## Your instructions:
Would you transcribe each entry exactly as it stands, omitting the pictures?

## Given data:
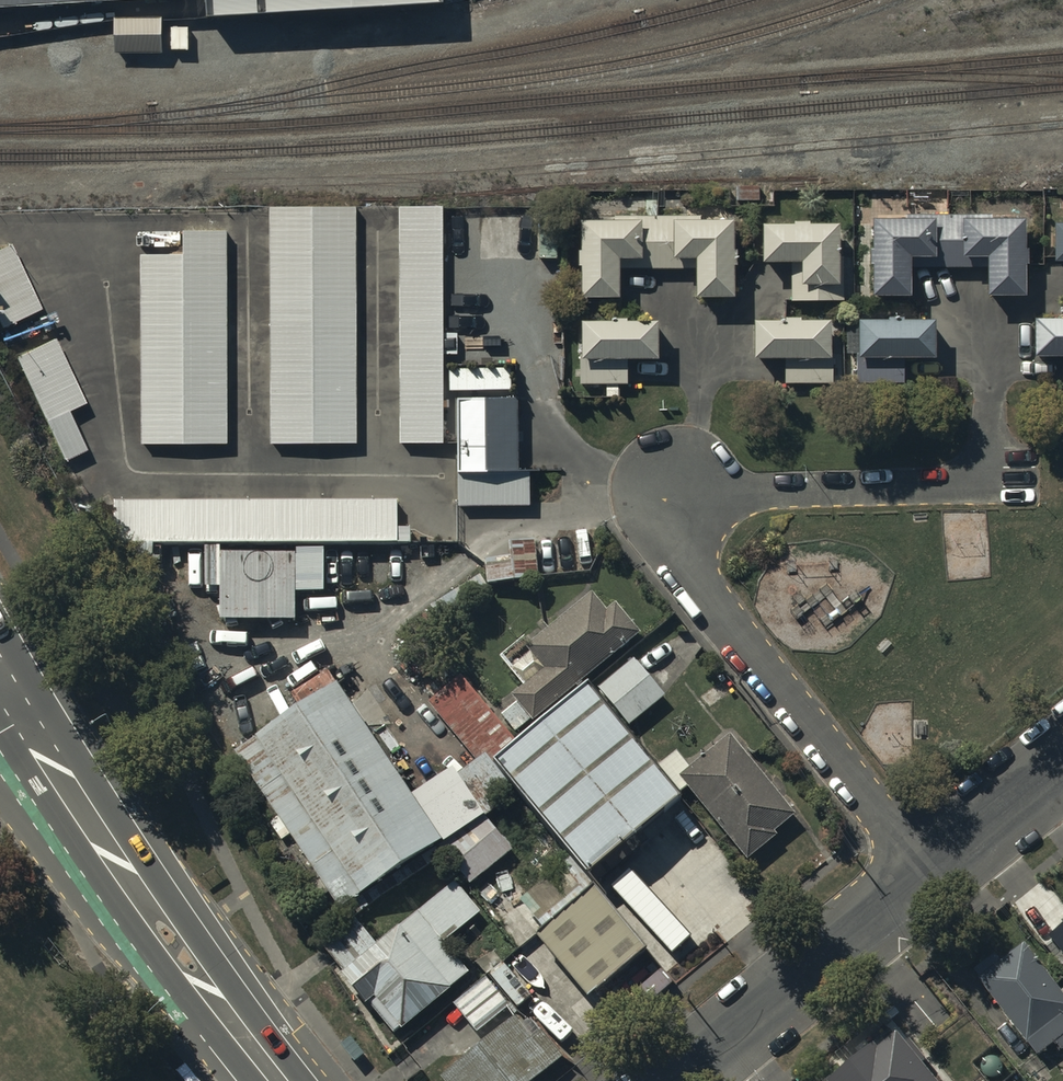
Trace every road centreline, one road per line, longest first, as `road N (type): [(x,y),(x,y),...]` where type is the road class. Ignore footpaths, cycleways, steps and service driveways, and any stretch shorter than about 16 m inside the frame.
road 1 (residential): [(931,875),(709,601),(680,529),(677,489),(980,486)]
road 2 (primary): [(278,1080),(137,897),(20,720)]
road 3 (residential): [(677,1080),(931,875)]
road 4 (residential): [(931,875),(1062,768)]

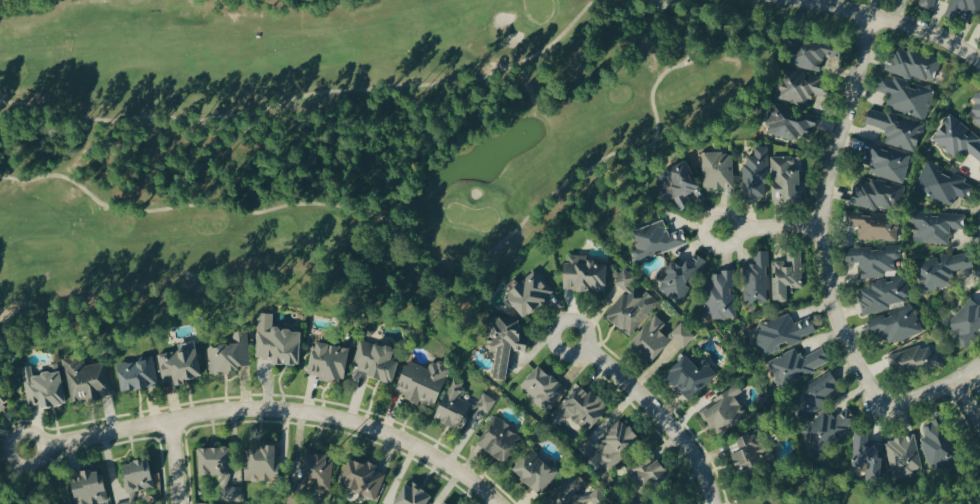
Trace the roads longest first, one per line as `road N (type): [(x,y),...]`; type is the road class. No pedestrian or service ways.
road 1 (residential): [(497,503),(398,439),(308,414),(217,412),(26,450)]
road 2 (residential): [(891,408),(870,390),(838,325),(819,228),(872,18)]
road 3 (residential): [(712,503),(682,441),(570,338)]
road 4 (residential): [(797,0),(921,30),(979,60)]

## Response area:
Trace every road centreline, one road per line, longest first, as `road N (type): [(x,y),(x,y),...]` where type is the road class. Ignore footpaths, cycleways, steps and service driveways, and any stretch shorter than about 16 m inside the frame.
road 1 (residential): [(931,875),(709,601),(680,529),(677,489),(980,486)]
road 2 (primary): [(278,1080),(137,897),(20,720)]
road 3 (residential): [(677,1080),(931,875)]
road 4 (residential): [(931,875),(1062,768)]

Trace the roads longest first, one per line as `road N (type): [(x,y),...]`; type is the road class. No pedestrian or service ways.
road 1 (residential): [(497,503),(398,439),(308,414),(217,412),(26,450)]
road 2 (residential): [(891,408),(870,390),(838,325),(819,228),(872,18)]
road 3 (residential): [(712,503),(682,441),(570,338)]
road 4 (residential): [(797,0),(921,30),(979,60)]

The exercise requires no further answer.